Saved entries
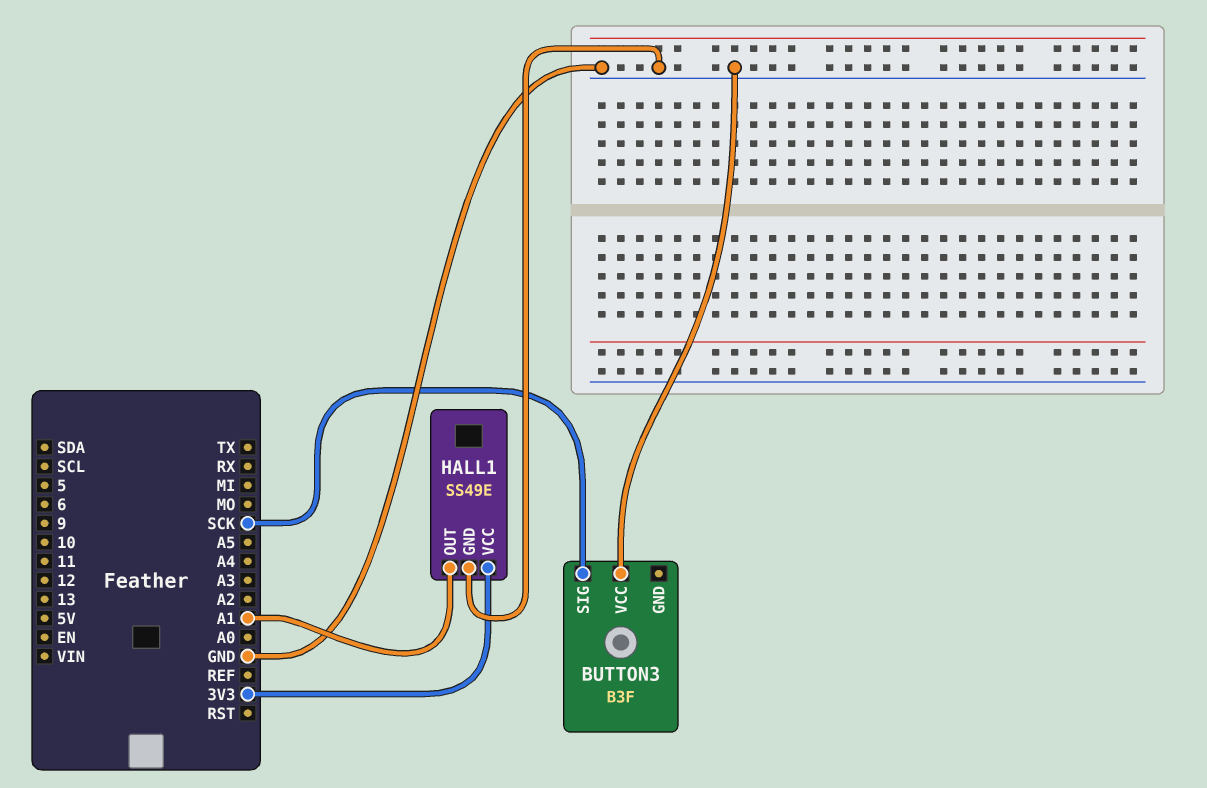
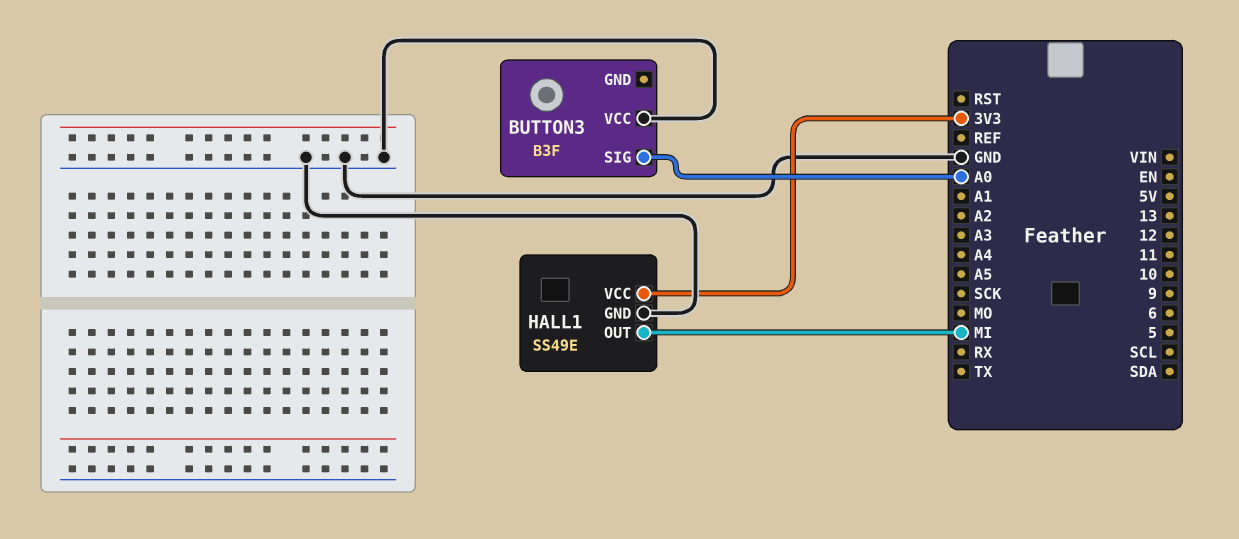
BUTTON3 pin SIG: SCK -> A0
HALL1 pin OUT: A1 -> MI

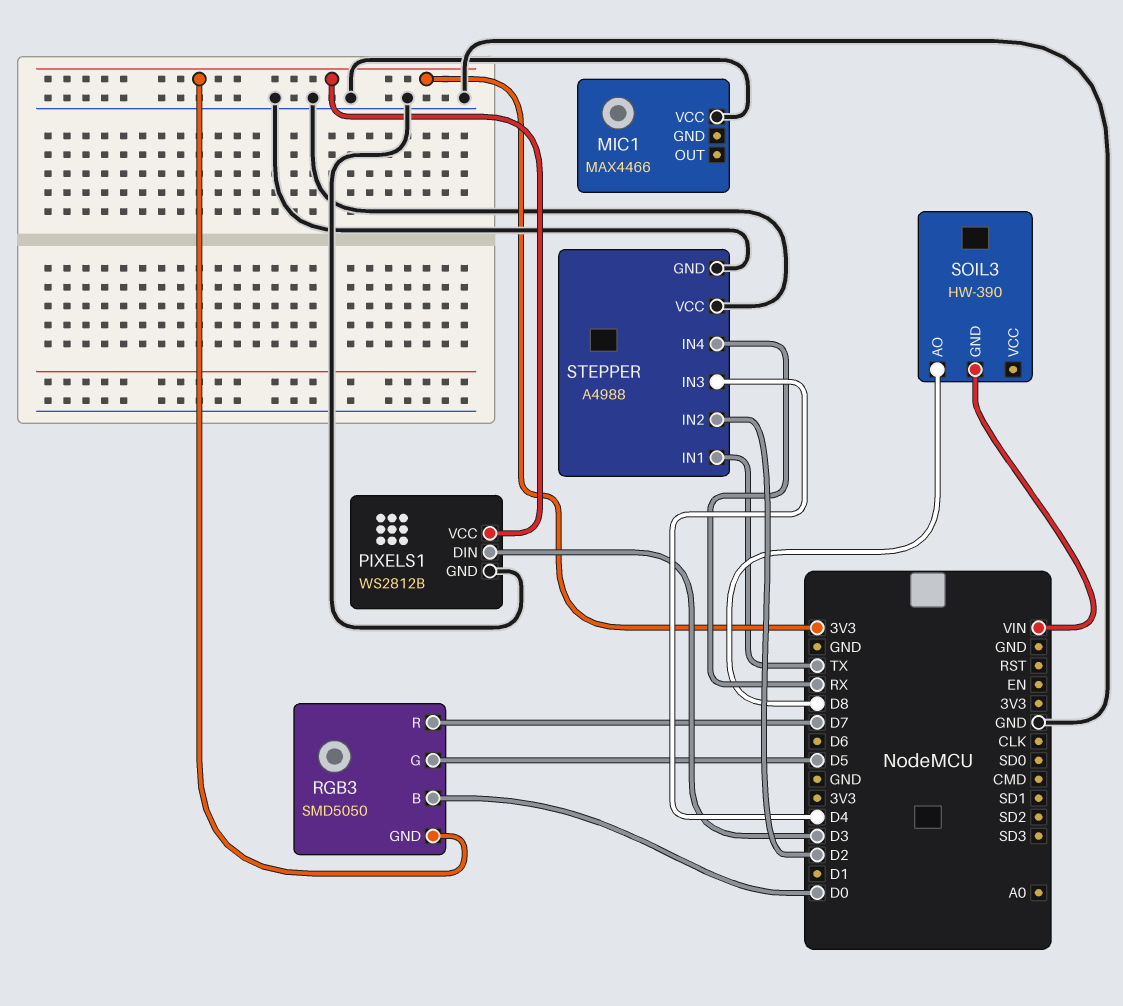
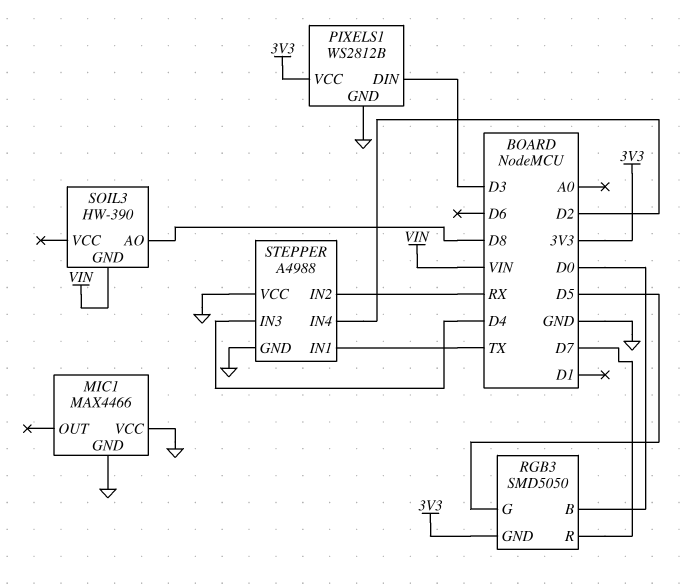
MIC1 pin GND: none -> GND
STEPPER pin IN2: D2 -> RX
STEPPER pin IN4: RX -> D2

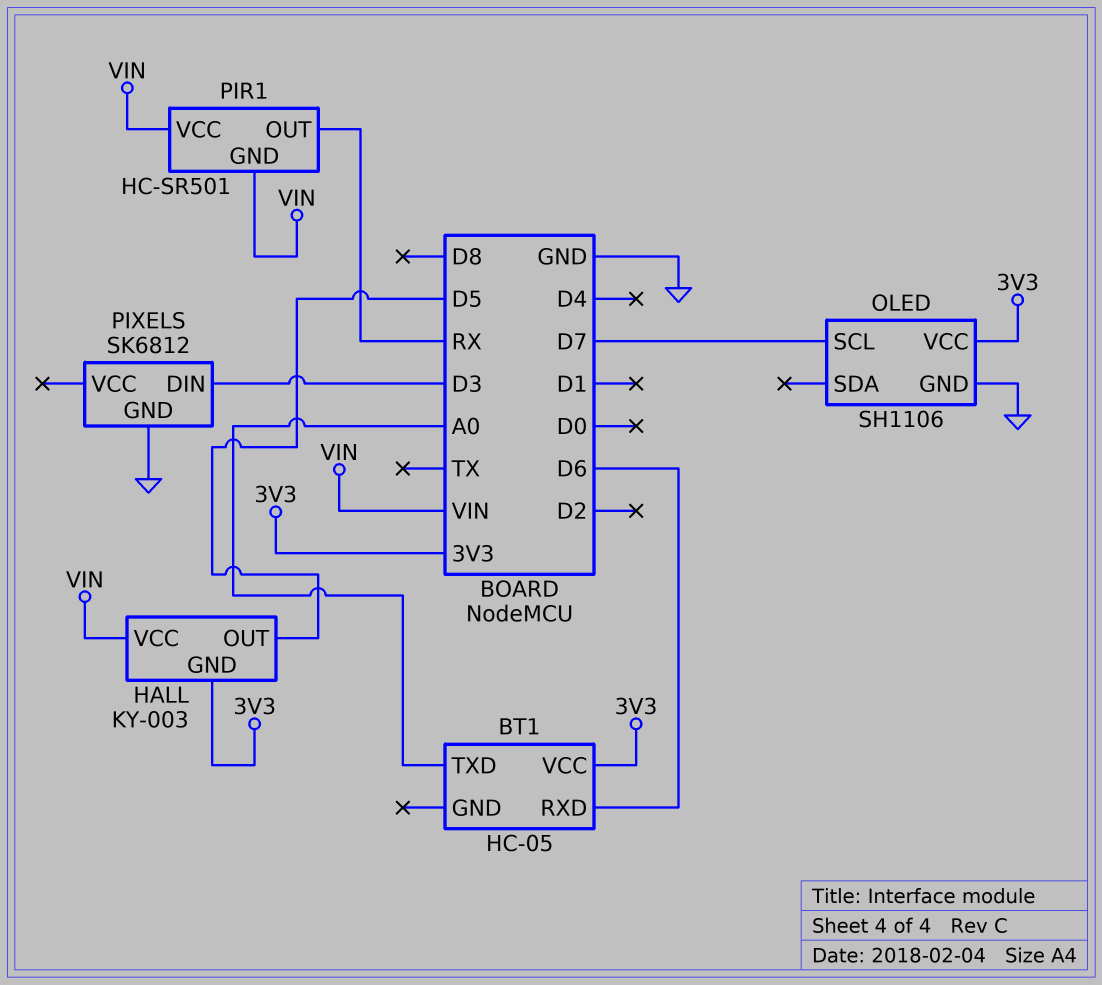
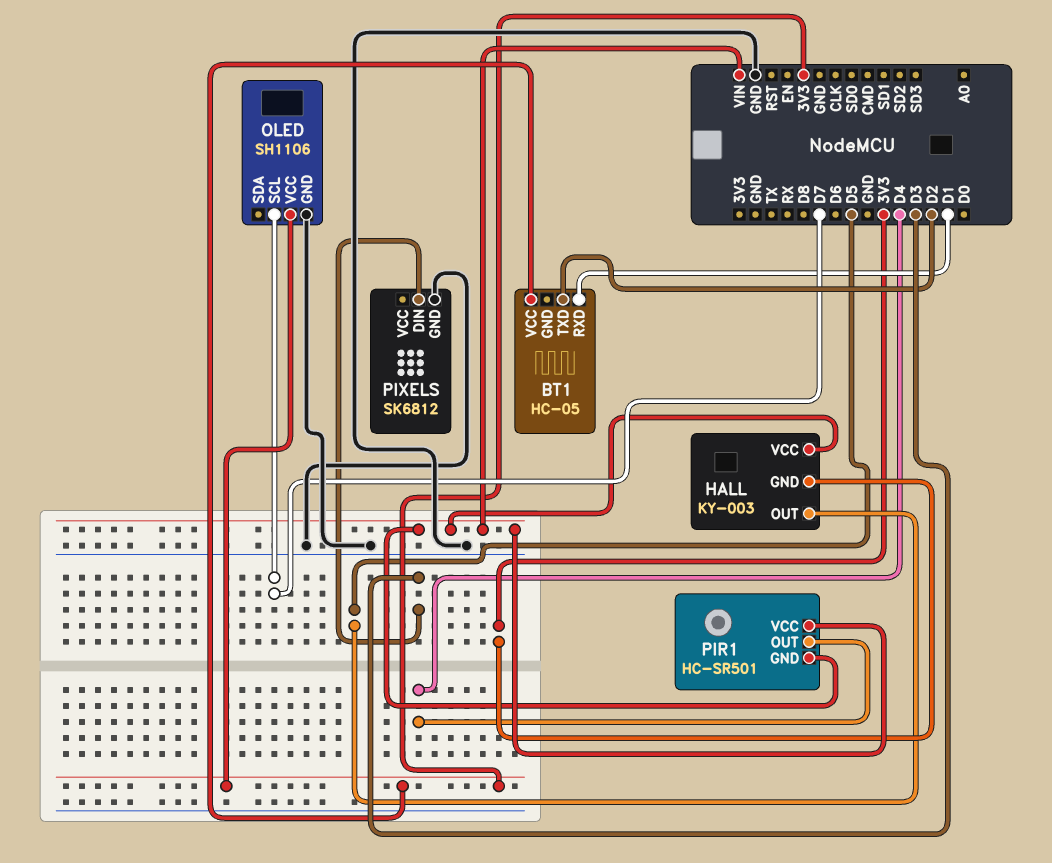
BT1 pin RXD: D6 -> D1
BT1 pin TXD: A0 -> D2
PIR1 pin OUT: RX -> D4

What the task asks
Only the text of the records belongs in your answer, copied exactly as it appears above.

Result for this task
BUTTON3 pin SIG: SCK -> A0
HALL1 pin OUT: A1 -> MI

MIC1 pin GND: none -> GND
STEPPER pin IN2: D2 -> RX
STEPPER pin IN4: RX -> D2

BT1 pin RXD: D6 -> D1
BT1 pin TXD: A0 -> D2
PIR1 pin OUT: RX -> D4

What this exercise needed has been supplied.